(Collected data)
>>

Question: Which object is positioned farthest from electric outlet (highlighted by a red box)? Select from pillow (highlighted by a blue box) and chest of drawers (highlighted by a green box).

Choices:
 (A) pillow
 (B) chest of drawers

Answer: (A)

<<

- EXERCISE DESCRIPTION -
Reproduce the entries above word for word, keeping every line and its layout unchanged.

- RESPONSE BELOW -
Question: Which object is positioned farthest from electric outlet (highlighted by a red box)? Select from pillow (highlighted by a blue box) and chest of drawers (highlighted by a green box).

Choices:
 (A) pillow
 (B) chest of drawers

Answer: (A)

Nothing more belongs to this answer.